INSTRUCTION: Once you have located the line containing "camera: 30 degrees right, 10 degrees up" in the material below, return it exactly along with each line after it through the line containing "(503, 279) = (464, 351): none".

RECORD SET:
-.-.-

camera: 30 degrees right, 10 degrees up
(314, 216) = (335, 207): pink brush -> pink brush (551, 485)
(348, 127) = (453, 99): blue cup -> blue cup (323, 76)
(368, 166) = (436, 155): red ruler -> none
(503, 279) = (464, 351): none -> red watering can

-.-.-

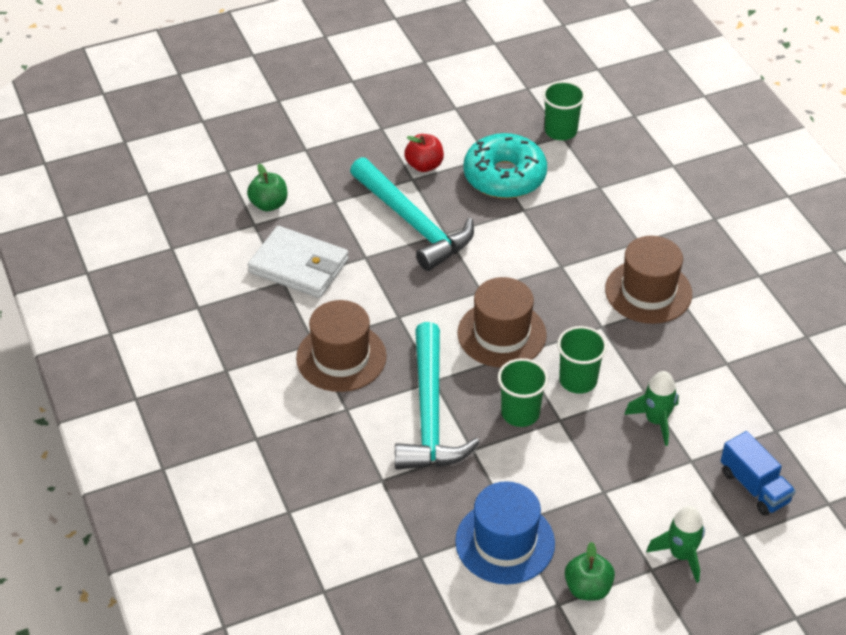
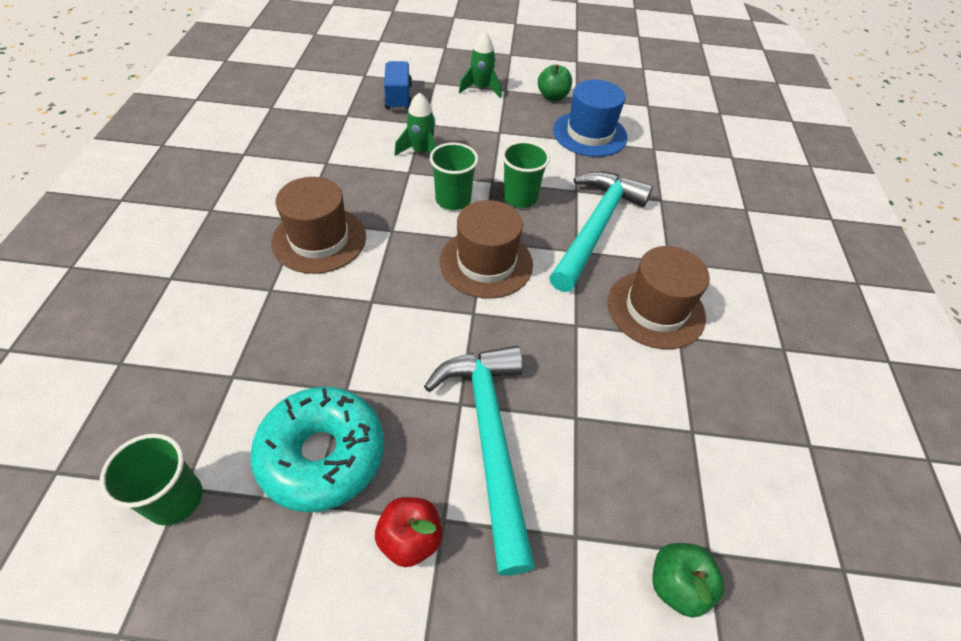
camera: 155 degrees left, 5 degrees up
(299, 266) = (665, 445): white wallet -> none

-.-.-

REPLY:
camera: 30 degrees right, 10 degrees up
(314, 216) = (335, 207): pink brush -> pink brush (551, 485)
(348, 127) = (453, 99): blue cup -> blue cup (323, 76)
(368, 166) = (436, 155): red ruler -> none
(503, 279) = (464, 351): none -> red watering can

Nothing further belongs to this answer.